» Assignment: Below are records; reproduce exactly the lines from the one containing "U5 pin CH1: none -> N10" through the end, both included, and only those.

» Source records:
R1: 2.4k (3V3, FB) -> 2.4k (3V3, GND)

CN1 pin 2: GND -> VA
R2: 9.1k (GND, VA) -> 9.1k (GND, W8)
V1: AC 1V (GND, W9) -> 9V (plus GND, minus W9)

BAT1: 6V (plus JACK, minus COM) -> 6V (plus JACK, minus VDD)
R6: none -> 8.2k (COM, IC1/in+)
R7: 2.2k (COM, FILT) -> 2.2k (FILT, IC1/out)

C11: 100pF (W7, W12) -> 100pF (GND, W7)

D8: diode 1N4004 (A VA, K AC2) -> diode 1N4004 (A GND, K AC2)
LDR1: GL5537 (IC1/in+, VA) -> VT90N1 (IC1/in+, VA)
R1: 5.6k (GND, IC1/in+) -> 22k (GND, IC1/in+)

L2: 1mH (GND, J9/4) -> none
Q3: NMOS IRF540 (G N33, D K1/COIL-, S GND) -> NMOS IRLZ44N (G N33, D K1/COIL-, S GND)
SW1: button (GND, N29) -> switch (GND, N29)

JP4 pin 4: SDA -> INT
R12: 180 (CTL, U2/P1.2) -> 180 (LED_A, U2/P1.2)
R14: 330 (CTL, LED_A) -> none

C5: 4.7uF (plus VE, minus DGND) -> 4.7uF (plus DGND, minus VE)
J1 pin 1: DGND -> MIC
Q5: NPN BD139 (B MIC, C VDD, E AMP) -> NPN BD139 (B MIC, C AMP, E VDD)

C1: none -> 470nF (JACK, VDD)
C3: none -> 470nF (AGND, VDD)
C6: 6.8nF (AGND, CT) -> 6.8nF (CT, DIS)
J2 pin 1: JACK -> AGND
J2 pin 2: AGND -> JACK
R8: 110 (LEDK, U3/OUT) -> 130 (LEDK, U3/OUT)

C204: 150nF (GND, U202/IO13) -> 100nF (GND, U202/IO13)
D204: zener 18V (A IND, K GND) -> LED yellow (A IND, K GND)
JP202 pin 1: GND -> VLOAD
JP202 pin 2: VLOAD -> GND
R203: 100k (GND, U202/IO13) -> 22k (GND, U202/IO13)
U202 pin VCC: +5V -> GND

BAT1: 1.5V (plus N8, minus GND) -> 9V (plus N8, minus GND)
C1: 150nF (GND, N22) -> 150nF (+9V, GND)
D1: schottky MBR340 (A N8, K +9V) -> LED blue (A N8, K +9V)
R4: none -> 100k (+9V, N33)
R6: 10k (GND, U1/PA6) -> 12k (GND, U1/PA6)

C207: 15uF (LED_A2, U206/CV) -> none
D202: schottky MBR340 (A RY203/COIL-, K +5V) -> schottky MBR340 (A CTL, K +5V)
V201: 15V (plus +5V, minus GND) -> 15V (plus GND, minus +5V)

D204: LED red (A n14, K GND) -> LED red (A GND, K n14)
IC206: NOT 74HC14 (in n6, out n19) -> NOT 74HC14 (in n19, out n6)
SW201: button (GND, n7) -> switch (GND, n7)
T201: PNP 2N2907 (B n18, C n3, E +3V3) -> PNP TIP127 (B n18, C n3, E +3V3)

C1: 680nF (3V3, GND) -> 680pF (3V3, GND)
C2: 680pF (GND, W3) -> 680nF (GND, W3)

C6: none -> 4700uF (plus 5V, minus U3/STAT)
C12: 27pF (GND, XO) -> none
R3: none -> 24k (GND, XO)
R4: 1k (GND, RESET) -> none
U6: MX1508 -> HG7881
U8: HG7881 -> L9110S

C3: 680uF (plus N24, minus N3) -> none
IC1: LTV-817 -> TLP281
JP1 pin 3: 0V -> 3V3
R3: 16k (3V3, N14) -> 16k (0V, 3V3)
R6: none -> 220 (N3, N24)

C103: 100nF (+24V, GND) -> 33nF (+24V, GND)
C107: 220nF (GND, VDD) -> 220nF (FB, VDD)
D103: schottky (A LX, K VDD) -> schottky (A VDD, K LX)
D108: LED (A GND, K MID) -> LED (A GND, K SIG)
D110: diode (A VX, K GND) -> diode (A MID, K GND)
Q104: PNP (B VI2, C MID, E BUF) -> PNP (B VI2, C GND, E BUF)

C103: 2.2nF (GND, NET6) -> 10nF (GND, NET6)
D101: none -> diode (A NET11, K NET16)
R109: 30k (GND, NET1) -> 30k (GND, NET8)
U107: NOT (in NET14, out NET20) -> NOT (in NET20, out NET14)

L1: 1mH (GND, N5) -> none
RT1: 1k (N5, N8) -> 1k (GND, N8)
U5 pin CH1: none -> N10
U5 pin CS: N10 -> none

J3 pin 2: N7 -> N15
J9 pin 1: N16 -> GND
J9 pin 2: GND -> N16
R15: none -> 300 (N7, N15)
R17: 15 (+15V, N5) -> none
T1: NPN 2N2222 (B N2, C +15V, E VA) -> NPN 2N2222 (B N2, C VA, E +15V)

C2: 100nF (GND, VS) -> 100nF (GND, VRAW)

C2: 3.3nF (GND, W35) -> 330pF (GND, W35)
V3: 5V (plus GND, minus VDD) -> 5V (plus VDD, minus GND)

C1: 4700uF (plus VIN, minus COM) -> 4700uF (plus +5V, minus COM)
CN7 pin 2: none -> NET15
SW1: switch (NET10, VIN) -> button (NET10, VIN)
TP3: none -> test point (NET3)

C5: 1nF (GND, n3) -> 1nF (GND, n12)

» Reply:
U5 pin CH1: none -> N10
U5 pin CS: N10 -> none

J3 pin 2: N7 -> N15
J9 pin 1: N16 -> GND
J9 pin 2: GND -> N16
R15: none -> 300 (N7, N15)
R17: 15 (+15V, N5) -> none
T1: NPN 2N2222 (B N2, C +15V, E VA) -> NPN 2N2222 (B N2, C VA, E +15V)

C2: 100nF (GND, VS) -> 100nF (GND, VRAW)

C2: 3.3nF (GND, W35) -> 330pF (GND, W35)
V3: 5V (plus GND, minus VDD) -> 5V (plus VDD, minus GND)

C1: 4700uF (plus VIN, minus COM) -> 4700uF (plus +5V, minus COM)
CN7 pin 2: none -> NET15
SW1: switch (NET10, VIN) -> button (NET10, VIN)
TP3: none -> test point (NET3)

C5: 1nF (GND, n3) -> 1nF (GND, n12)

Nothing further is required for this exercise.